* Exercise directions: Nothing in the entries may be altered; copy them all exactly.

Content revision data:
* * * * * * * * *

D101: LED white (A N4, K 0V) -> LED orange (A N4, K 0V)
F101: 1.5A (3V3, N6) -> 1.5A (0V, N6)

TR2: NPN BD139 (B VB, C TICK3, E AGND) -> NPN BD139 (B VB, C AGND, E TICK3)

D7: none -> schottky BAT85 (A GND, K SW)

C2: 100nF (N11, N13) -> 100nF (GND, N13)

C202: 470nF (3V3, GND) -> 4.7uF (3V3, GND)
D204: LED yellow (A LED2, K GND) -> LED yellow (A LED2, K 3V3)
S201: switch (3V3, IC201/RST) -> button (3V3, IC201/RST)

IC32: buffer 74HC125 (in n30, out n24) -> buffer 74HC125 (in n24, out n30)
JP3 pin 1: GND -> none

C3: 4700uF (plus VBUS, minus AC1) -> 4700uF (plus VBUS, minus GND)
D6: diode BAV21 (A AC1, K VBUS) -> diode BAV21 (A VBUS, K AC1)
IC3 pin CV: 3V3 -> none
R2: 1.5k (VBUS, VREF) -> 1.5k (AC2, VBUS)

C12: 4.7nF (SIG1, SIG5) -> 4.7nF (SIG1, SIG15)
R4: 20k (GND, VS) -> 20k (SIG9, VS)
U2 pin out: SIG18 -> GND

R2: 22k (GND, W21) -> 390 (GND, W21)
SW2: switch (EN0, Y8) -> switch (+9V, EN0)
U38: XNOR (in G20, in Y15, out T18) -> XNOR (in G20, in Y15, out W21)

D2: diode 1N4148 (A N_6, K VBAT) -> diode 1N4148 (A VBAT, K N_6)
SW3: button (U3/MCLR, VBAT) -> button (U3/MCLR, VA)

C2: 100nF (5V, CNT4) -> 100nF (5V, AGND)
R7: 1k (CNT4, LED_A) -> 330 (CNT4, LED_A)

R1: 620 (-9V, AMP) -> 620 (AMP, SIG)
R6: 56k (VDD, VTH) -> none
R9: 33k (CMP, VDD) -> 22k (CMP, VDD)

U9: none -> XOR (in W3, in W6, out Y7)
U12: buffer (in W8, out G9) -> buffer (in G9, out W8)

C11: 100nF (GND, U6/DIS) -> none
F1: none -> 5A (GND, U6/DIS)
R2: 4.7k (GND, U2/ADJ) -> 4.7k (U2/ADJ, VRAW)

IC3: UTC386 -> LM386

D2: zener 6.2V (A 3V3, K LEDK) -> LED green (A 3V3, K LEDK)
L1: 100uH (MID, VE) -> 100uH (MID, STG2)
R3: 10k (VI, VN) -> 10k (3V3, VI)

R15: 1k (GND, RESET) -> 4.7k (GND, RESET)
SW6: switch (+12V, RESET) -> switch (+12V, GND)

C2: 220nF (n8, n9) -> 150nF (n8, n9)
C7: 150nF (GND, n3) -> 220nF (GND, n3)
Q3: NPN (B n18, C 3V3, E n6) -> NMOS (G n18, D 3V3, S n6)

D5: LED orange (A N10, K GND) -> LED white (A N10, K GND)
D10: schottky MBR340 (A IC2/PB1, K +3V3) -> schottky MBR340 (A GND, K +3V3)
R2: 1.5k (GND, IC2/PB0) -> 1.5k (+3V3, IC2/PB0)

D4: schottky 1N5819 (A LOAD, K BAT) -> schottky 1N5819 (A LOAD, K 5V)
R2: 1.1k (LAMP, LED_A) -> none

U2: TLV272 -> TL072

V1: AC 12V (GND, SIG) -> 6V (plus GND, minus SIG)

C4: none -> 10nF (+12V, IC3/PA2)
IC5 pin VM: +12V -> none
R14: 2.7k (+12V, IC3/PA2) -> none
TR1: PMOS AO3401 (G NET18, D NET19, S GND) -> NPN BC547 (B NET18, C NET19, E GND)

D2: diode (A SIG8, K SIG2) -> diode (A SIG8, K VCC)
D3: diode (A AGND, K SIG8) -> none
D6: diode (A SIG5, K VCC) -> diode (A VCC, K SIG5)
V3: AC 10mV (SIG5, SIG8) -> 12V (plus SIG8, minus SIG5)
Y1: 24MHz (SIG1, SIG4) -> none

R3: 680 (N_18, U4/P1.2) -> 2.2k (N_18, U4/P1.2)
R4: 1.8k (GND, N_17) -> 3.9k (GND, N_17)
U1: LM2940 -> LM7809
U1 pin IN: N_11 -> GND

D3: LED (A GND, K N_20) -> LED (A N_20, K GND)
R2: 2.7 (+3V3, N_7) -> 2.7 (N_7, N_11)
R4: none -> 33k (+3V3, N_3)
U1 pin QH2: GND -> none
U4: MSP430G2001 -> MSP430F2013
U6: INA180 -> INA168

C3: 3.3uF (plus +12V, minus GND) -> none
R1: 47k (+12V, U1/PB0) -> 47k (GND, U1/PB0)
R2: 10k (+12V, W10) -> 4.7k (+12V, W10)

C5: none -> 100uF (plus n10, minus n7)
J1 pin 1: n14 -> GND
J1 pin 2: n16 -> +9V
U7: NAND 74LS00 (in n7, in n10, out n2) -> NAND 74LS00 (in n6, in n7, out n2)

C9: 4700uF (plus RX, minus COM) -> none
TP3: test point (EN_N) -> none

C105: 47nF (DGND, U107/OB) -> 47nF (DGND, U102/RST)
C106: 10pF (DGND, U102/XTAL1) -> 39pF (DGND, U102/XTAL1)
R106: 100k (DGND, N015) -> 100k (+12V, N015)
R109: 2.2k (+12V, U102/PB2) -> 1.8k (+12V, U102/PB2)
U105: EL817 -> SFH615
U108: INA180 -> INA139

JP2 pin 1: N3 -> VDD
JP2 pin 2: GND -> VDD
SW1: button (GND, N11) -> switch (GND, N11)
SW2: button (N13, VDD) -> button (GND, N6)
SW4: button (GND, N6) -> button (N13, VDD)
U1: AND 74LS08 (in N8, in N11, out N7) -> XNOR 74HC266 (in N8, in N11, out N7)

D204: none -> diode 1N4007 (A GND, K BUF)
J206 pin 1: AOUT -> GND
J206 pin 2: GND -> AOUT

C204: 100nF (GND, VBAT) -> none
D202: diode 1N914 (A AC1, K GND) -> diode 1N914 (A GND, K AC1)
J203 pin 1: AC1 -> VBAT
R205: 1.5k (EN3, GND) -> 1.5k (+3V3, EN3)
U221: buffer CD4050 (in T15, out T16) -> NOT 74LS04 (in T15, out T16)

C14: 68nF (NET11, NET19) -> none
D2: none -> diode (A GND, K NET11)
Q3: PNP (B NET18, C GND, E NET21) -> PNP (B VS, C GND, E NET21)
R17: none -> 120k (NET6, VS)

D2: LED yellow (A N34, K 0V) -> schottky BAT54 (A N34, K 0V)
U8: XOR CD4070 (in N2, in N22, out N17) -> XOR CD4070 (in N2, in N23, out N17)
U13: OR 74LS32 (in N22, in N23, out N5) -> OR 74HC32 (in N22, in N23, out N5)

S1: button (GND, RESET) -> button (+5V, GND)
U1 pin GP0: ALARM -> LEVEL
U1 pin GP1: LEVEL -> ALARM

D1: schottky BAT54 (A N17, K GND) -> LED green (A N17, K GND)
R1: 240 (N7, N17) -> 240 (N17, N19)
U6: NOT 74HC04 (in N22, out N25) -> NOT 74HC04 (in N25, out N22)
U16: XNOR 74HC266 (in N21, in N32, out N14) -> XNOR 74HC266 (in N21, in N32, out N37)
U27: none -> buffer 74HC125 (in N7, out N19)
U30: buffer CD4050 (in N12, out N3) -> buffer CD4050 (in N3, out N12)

* * * * * * * * *

* Task result:
D101: LED white (A N4, K 0V) -> LED orange (A N4, K 0V)
F101: 1.5A (3V3, N6) -> 1.5A (0V, N6)

TR2: NPN BD139 (B VB, C TICK3, E AGND) -> NPN BD139 (B VB, C AGND, E TICK3)

D7: none -> schottky BAT85 (A GND, K SW)

C2: 100nF (N11, N13) -> 100nF (GND, N13)

C202: 470nF (3V3, GND) -> 4.7uF (3V3, GND)
D204: LED yellow (A LED2, K GND) -> LED yellow (A LED2, K 3V3)
S201: switch (3V3, IC201/RST) -> button (3V3, IC201/RST)

IC32: buffer 74HC125 (in n30, out n24) -> buffer 74HC125 (in n24, out n30)
JP3 pin 1: GND -> none

C3: 4700uF (plus VBUS, minus AC1) -> 4700uF (plus VBUS, minus GND)
D6: diode BAV21 (A AC1, K VBUS) -> diode BAV21 (A VBUS, K AC1)
IC3 pin CV: 3V3 -> none
R2: 1.5k (VBUS, VREF) -> 1.5k (AC2, VBUS)

C12: 4.7nF (SIG1, SIG5) -> 4.7nF (SIG1, SIG15)
R4: 20k (GND, VS) -> 20k (SIG9, VS)
U2 pin out: SIG18 -> GND

R2: 22k (GND, W21) -> 390 (GND, W21)
SW2: switch (EN0, Y8) -> switch (+9V, EN0)
U38: XNOR (in G20, in Y15, out T18) -> XNOR (in G20, in Y15, out W21)

D2: diode 1N4148 (A N_6, K VBAT) -> diode 1N4148 (A VBAT, K N_6)
SW3: button (U3/MCLR, VBAT) -> button (U3/MCLR, VA)

C2: 100nF (5V, CNT4) -> 100nF (5V, AGND)
R7: 1k (CNT4, LED_A) -> 330 (CNT4, LED_A)

R1: 620 (-9V, AMP) -> 620 (AMP, SIG)
R6: 56k (VDD, VTH) -> none
R9: 33k (CMP, VDD) -> 22k (CMP, VDD)

U9: none -> XOR (in W3, in W6, out Y7)
U12: buffer (in W8, out G9) -> buffer (in G9, out W8)

C11: 100nF (GND, U6/DIS) -> none
F1: none -> 5A (GND, U6/DIS)
R2: 4.7k (GND, U2/ADJ) -> 4.7k (U2/ADJ, VRAW)

IC3: UTC386 -> LM386

D2: zener 6.2V (A 3V3, K LEDK) -> LED green (A 3V3, K LEDK)
L1: 100uH (MID, VE) -> 100uH (MID, STG2)
R3: 10k (VI, VN) -> 10k (3V3, VI)

R15: 1k (GND, RESET) -> 4.7k (GND, RESET)
SW6: switch (+12V, RESET) -> switch (+12V, GND)

C2: 220nF (n8, n9) -> 150nF (n8, n9)
C7: 150nF (GND, n3) -> 220nF (GND, n3)
Q3: NPN (B n18, C 3V3, E n6) -> NMOS (G n18, D 3V3, S n6)

D5: LED orange (A N10, K GND) -> LED white (A N10, K GND)
D10: schottky MBR340 (A IC2/PB1, K +3V3) -> schottky MBR340 (A GND, K +3V3)
R2: 1.5k (GND, IC2/PB0) -> 1.5k (+3V3, IC2/PB0)

D4: schottky 1N5819 (A LOAD, K BAT) -> schottky 1N5819 (A LOAD, K 5V)
R2: 1.1k (LAMP, LED_A) -> none

U2: TLV272 -> TL072

V1: AC 12V (GND, SIG) -> 6V (plus GND, minus SIG)

C4: none -> 10nF (+12V, IC3/PA2)
IC5 pin VM: +12V -> none
R14: 2.7k (+12V, IC3/PA2) -> none
TR1: PMOS AO3401 (G NET18, D NET19, S GND) -> NPN BC547 (B NET18, C NET19, E GND)

D2: diode (A SIG8, K SIG2) -> diode (A SIG8, K VCC)
D3: diode (A AGND, K SIG8) -> none
D6: diode (A SIG5, K VCC) -> diode (A VCC, K SIG5)
V3: AC 10mV (SIG5, SIG8) -> 12V (plus SIG8, minus SIG5)
Y1: 24MHz (SIG1, SIG4) -> none

R3: 680 (N_18, U4/P1.2) -> 2.2k (N_18, U4/P1.2)
R4: 1.8k (GND, N_17) -> 3.9k (GND, N_17)
U1: LM2940 -> LM7809
U1 pin IN: N_11 -> GND

D3: LED (A GND, K N_20) -> LED (A N_20, K GND)
R2: 2.7 (+3V3, N_7) -> 2.7 (N_7, N_11)
R4: none -> 33k (+3V3, N_3)
U1 pin QH2: GND -> none
U4: MSP430G2001 -> MSP430F2013
U6: INA180 -> INA168

C3: 3.3uF (plus +12V, minus GND) -> none
R1: 47k (+12V, U1/PB0) -> 47k (GND, U1/PB0)
R2: 10k (+12V, W10) -> 4.7k (+12V, W10)

C5: none -> 100uF (plus n10, minus n7)
J1 pin 1: n14 -> GND
J1 pin 2: n16 -> +9V
U7: NAND 74LS00 (in n7, in n10, out n2) -> NAND 74LS00 (in n6, in n7, out n2)

C9: 4700uF (plus RX, minus COM) -> none
TP3: test point (EN_N) -> none

C105: 47nF (DGND, U107/OB) -> 47nF (DGND, U102/RST)
C106: 10pF (DGND, U102/XTAL1) -> 39pF (DGND, U102/XTAL1)
R106: 100k (DGND, N015) -> 100k (+12V, N015)
R109: 2.2k (+12V, U102/PB2) -> 1.8k (+12V, U102/PB2)
U105: EL817 -> SFH615
U108: INA180 -> INA139

JP2 pin 1: N3 -> VDD
JP2 pin 2: GND -> VDD
SW1: button (GND, N11) -> switch (GND, N11)
SW2: button (N13, VDD) -> button (GND, N6)
SW4: button (GND, N6) -> button (N13, VDD)
U1: AND 74LS08 (in N8, in N11, out N7) -> XNOR 74HC266 (in N8, in N11, out N7)

D204: none -> diode 1N4007 (A GND, K BUF)
J206 pin 1: AOUT -> GND
J206 pin 2: GND -> AOUT

C204: 100nF (GND, VBAT) -> none
D202: diode 1N914 (A AC1, K GND) -> diode 1N914 (A GND, K AC1)
J203 pin 1: AC1 -> VBAT
R205: 1.5k (EN3, GND) -> 1.5k (+3V3, EN3)
U221: buffer CD4050 (in T15, out T16) -> NOT 74LS04 (in T15, out T16)

C14: 68nF (NET11, NET19) -> none
D2: none -> diode (A GND, K NET11)
Q3: PNP (B NET18, C GND, E NET21) -> PNP (B VS, C GND, E NET21)
R17: none -> 120k (NET6, VS)

D2: LED yellow (A N34, K 0V) -> schottky BAT54 (A N34, K 0V)
U8: XOR CD4070 (in N2, in N22, out N17) -> XOR CD4070 (in N2, in N23, out N17)
U13: OR 74LS32 (in N22, in N23, out N5) -> OR 74HC32 (in N22, in N23, out N5)

S1: button (GND, RESET) -> button (+5V, GND)
U1 pin GP0: ALARM -> LEVEL
U1 pin GP1: LEVEL -> ALARM

D1: schottky BAT54 (A N17, K GND) -> LED green (A N17, K GND)
R1: 240 (N7, N17) -> 240 (N17, N19)
U6: NOT 74HC04 (in N22, out N25) -> NOT 74HC04 (in N25, out N22)
U16: XNOR 74HC266 (in N21, in N32, out N14) -> XNOR 74HC266 (in N21, in N32, out N37)
U27: none -> buffer 74HC125 (in N7, out N19)
U30: buffer CD4050 (in N12, out N3) -> buffer CD4050 (in N3, out N12)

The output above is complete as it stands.